Source data Block Start
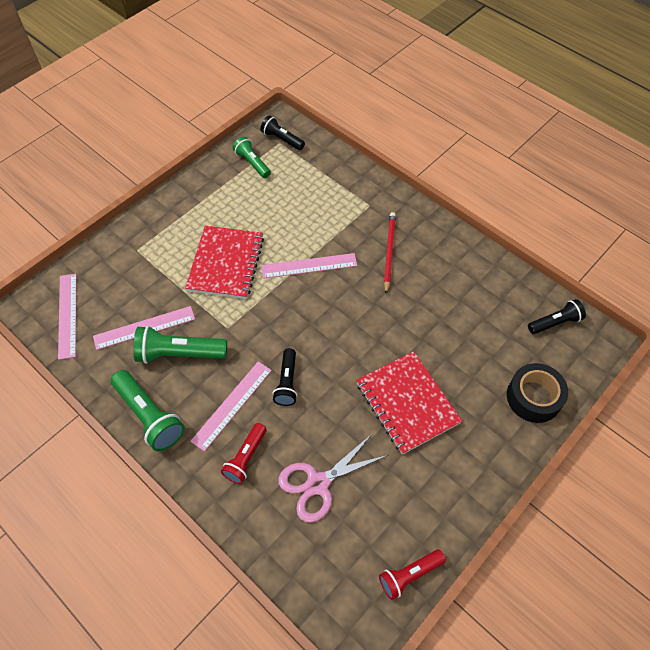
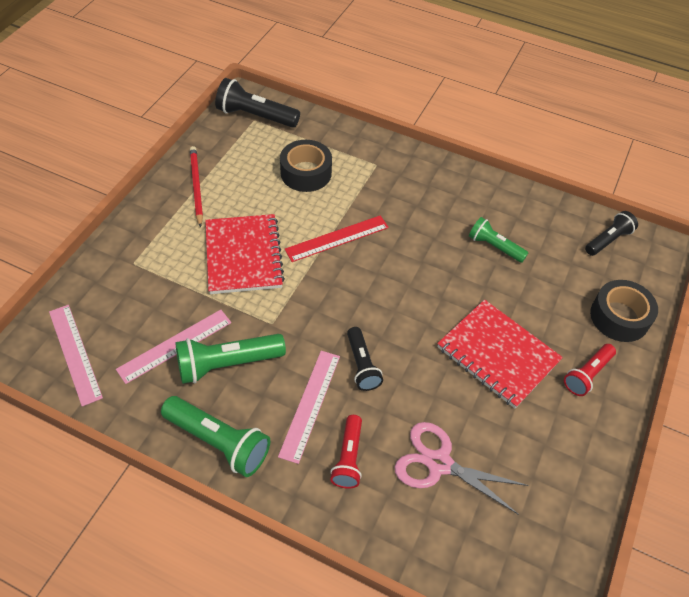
camera: 20 degrees left, 5 degrees down
(252, 163) = (232, 146): green flashlight -> green flashlight (494, 246)
(282, 139) = (255, 116): black flashlight -> black flashlight, size x1.56
(305, 200) = (306, 173): none -> black tape
(309, 266) = (337, 238): pink ruler -> red ruler
(318, 483) = (439, 463): pink scissors -> pink scissors turned 75 degrees clockwise
(389, 252) = (416, 207): red pencil -> red pencil (196, 186)
(409, 575) = (574, 532): red flashlight -> red flashlight (587, 374)

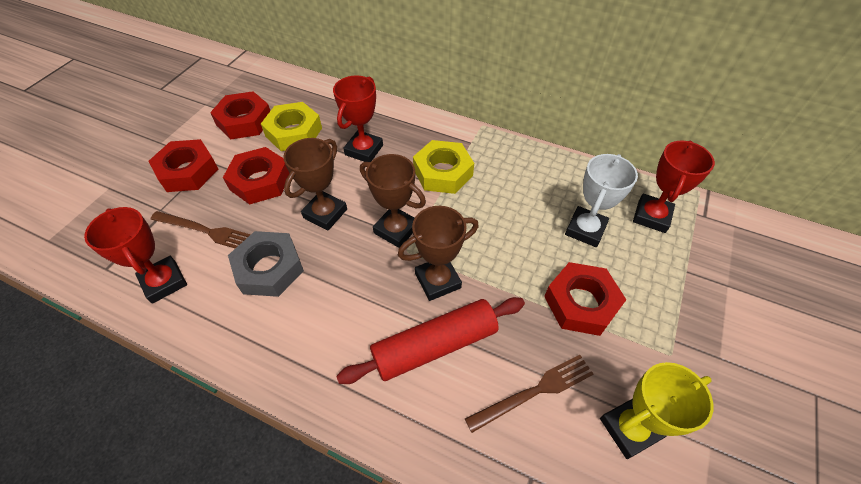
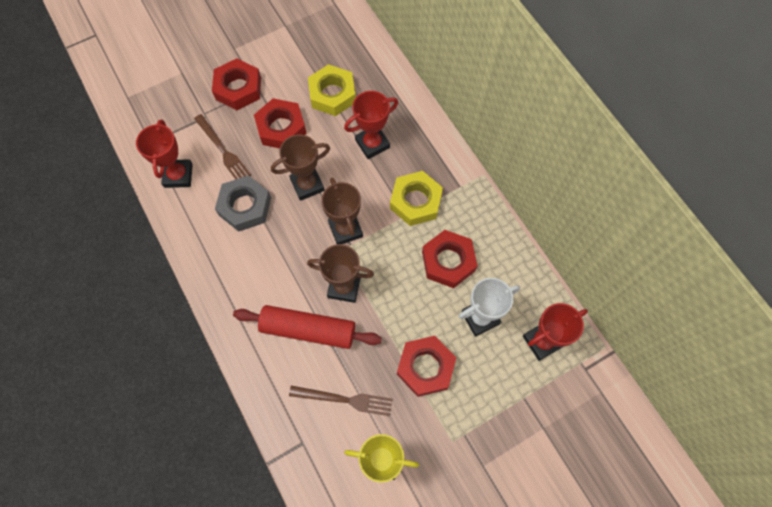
camera: 35 degrees right, 15 degrees up
(244, 121) = (303, 61): red nut -> red nut (448, 261)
Source data Block End
From the records above, report the count of lines containing "black" and nothing more.

2